"""

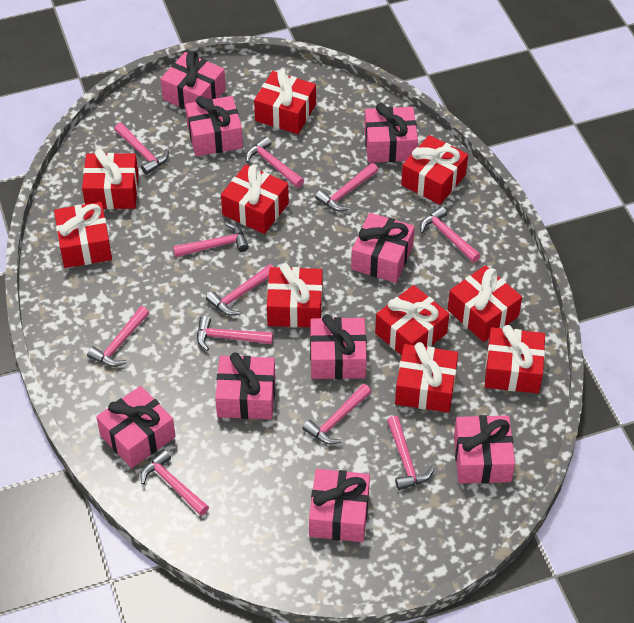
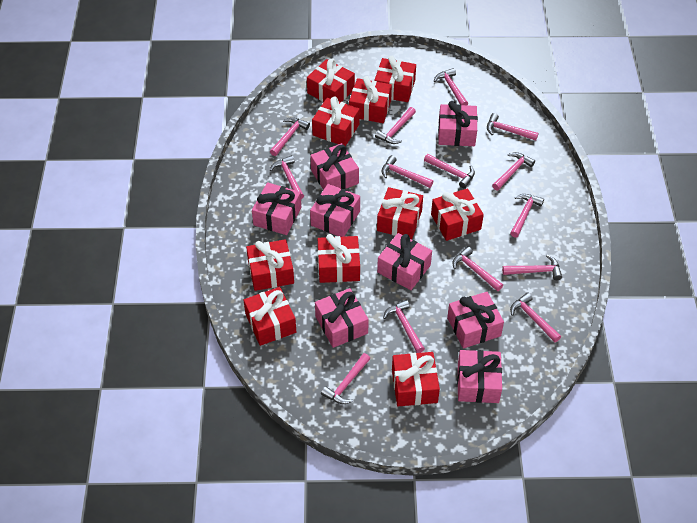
pink gift: 9 -> 8
pink hammer: 11 -> 14

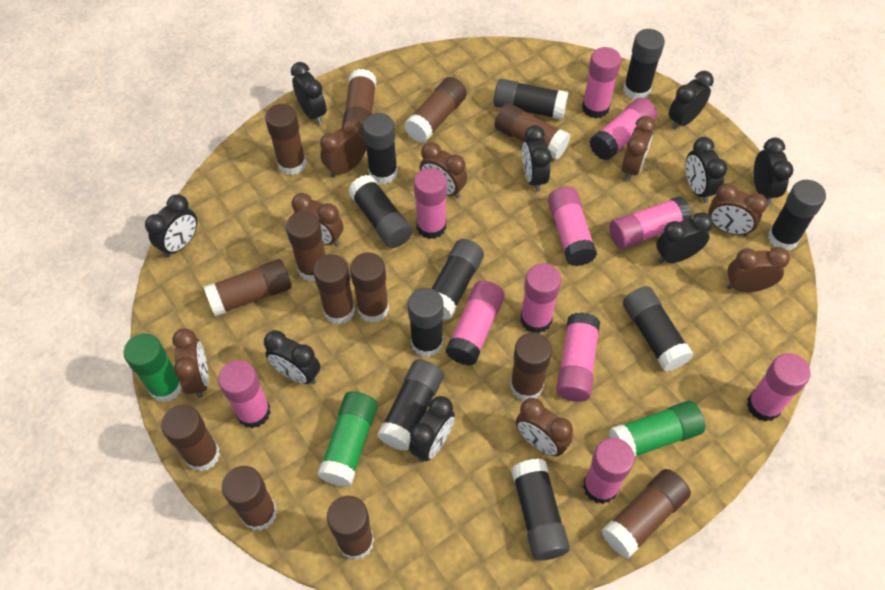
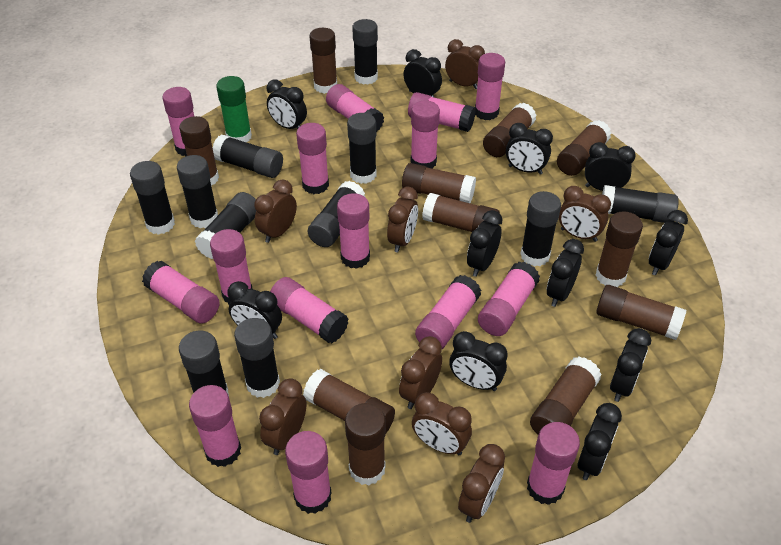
black clock: 9 -> 11
black glue stick: 10 -> 11
brown glue stick: 13 -> 11
green glue stick: 3 -> 1
pink glue stick: 11 -> 15

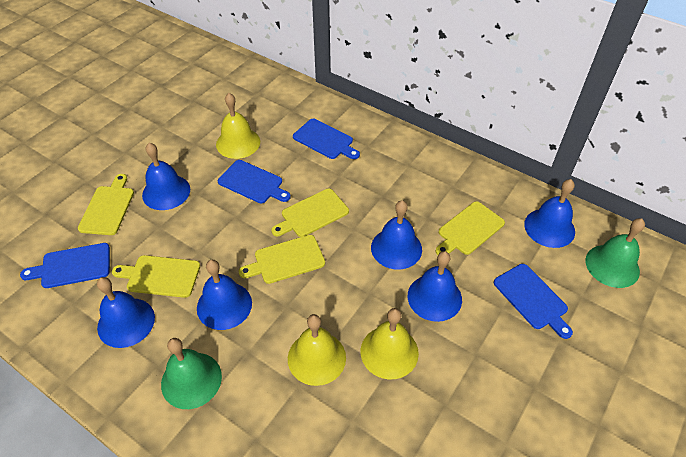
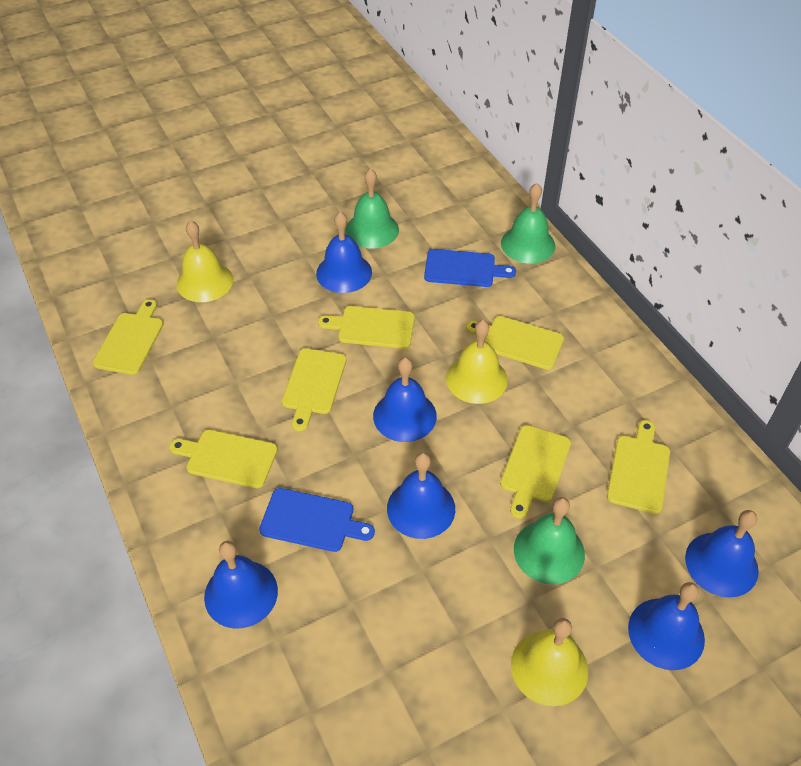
blue cutting board: 4 -> 2
green bell: 2 -> 3
yellow cutting board: 5 -> 7

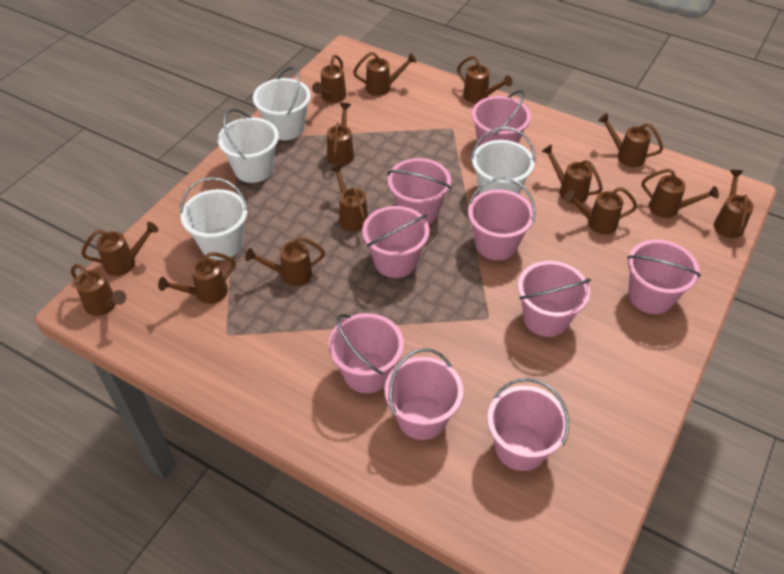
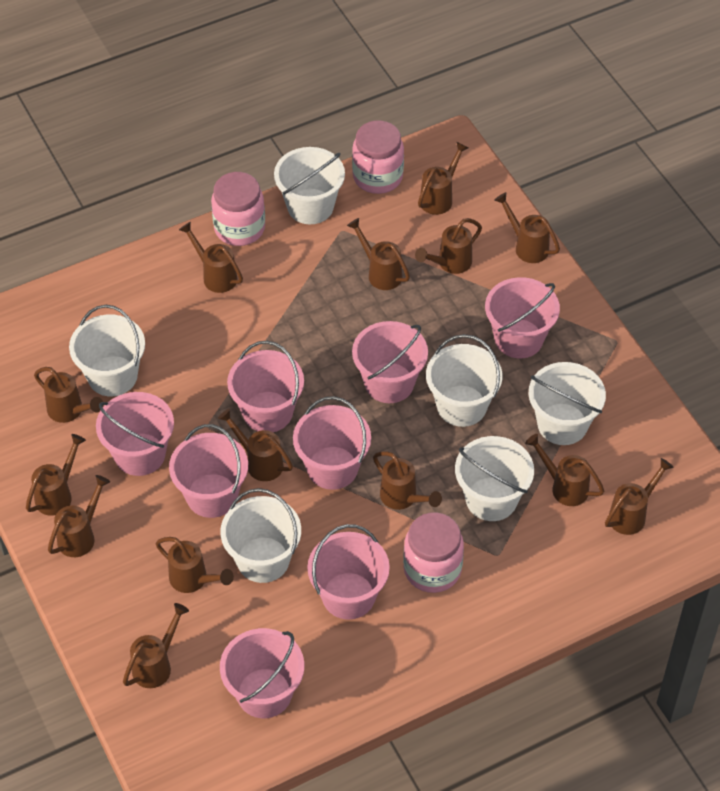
pink bucket: 9 -> 8
pink jar: 0 -> 3
white bucket: 4 -> 6

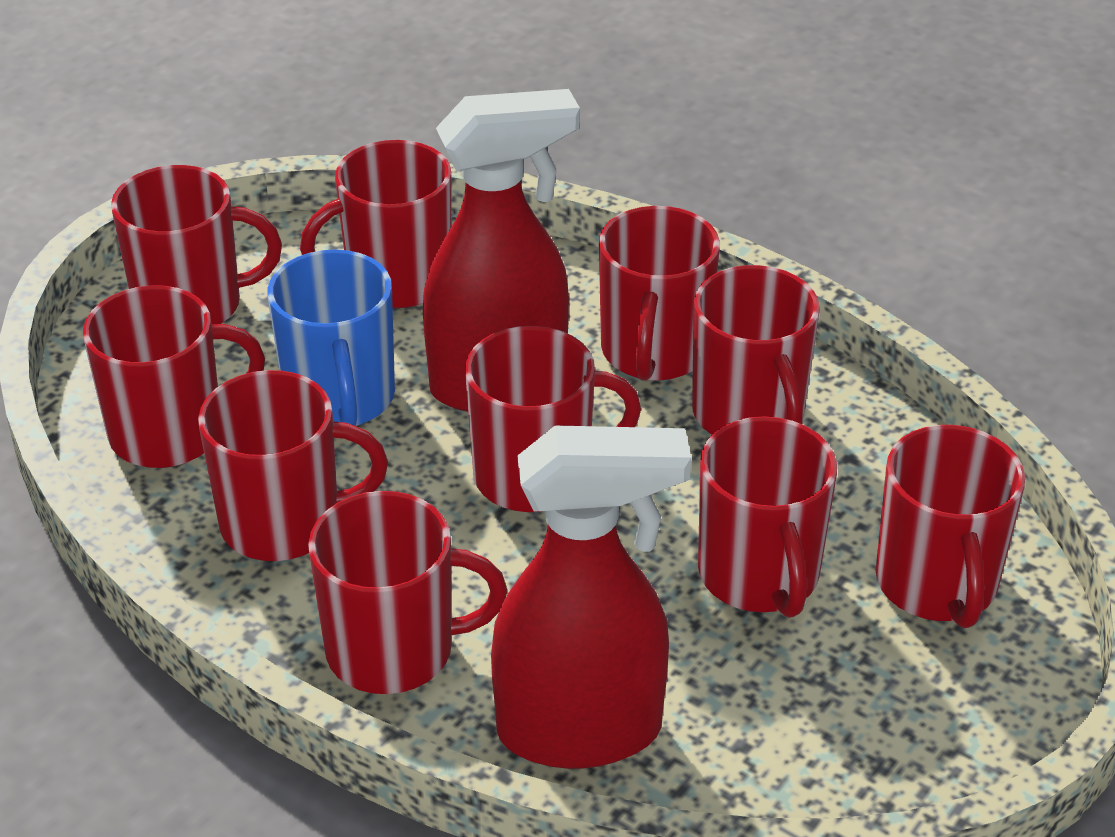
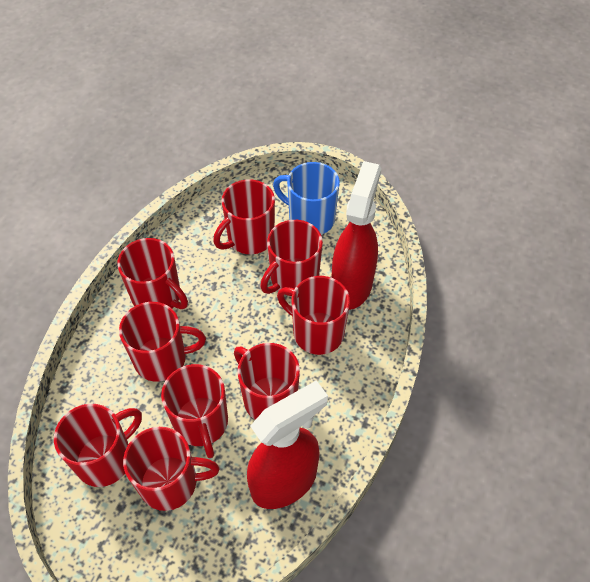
red mug: 10 -> 9

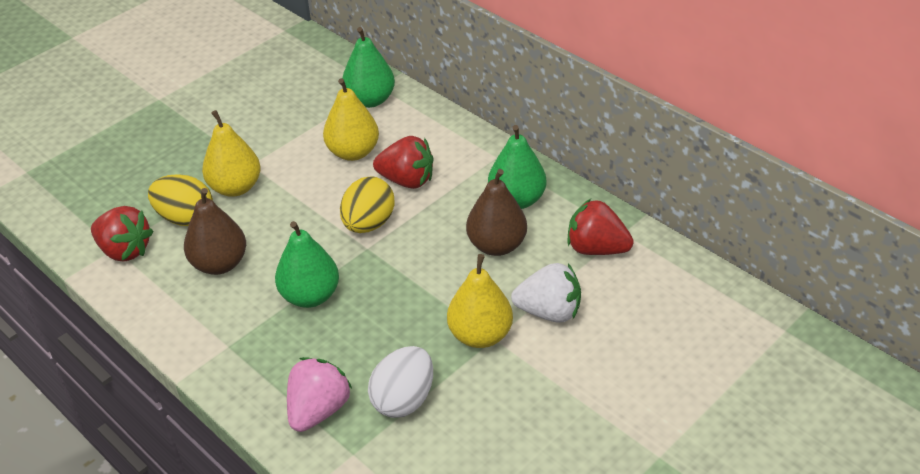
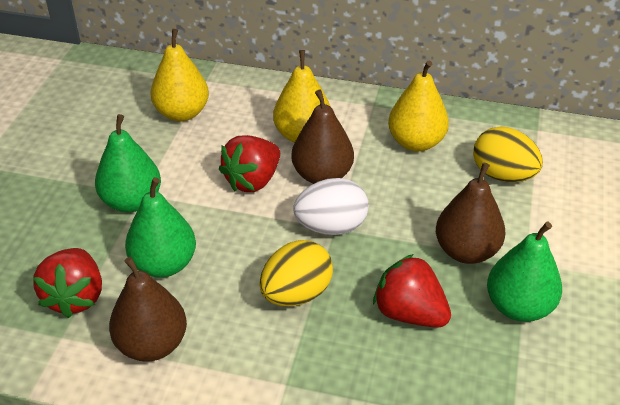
brown pear: 2 -> 3
pink strawberry: 1 -> 0
white strawberry: 1 -> 0

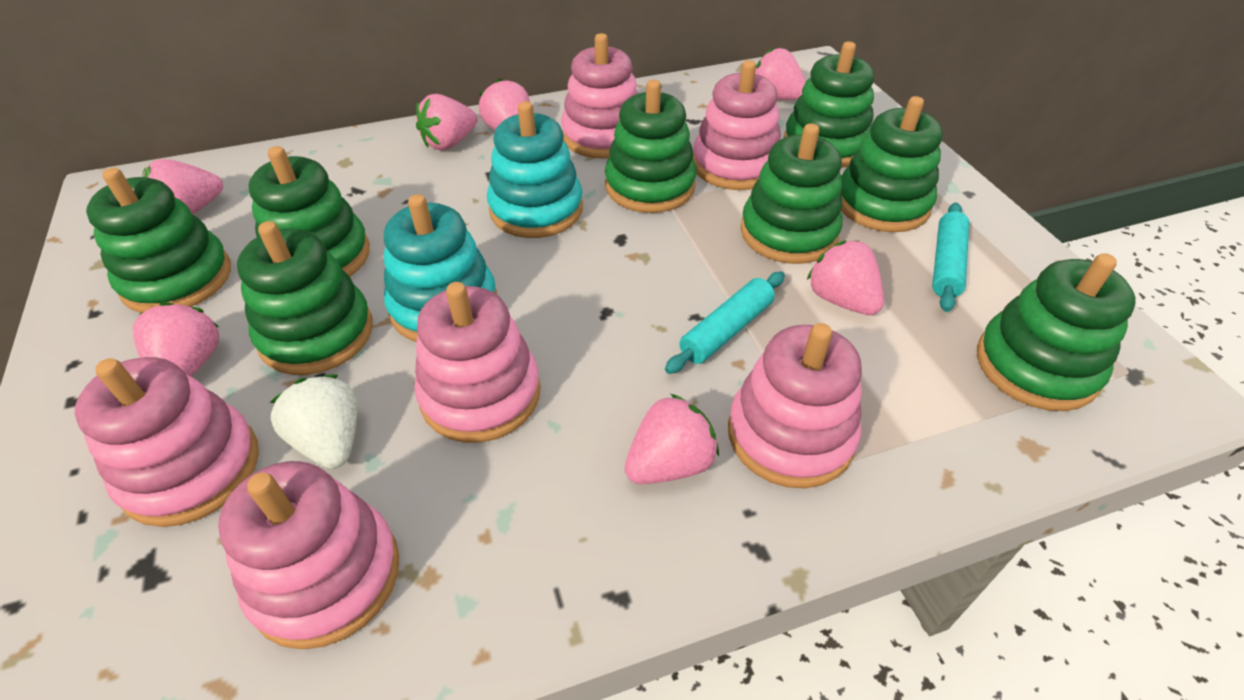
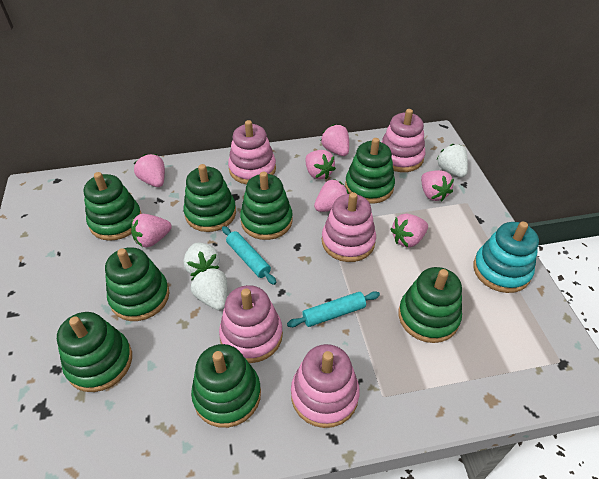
pink stacking toy: 6 -> 5
turquoise stacking toy: 2 -> 1
white strawberry: 1 -> 3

"""

-- WHAT NEEDS TO BE DONE --
The entries should be reproduced word for word, pictures omitted.

-- RESPONSE AREA --
pink gift: 9 -> 8
pink hammer: 11 -> 14

black clock: 9 -> 11
black glue stick: 10 -> 11
brown glue stick: 13 -> 11
green glue stick: 3 -> 1
pink glue stick: 11 -> 15

blue cutting board: 4 -> 2
green bell: 2 -> 3
yellow cutting board: 5 -> 7

pink bucket: 9 -> 8
pink jar: 0 -> 3
white bucket: 4 -> 6

red mug: 10 -> 9

brown pear: 2 -> 3
pink strawberry: 1 -> 0
white strawberry: 1 -> 0

pink stacking toy: 6 -> 5
turquoise stacking toy: 2 -> 1
white strawberry: 1 -> 3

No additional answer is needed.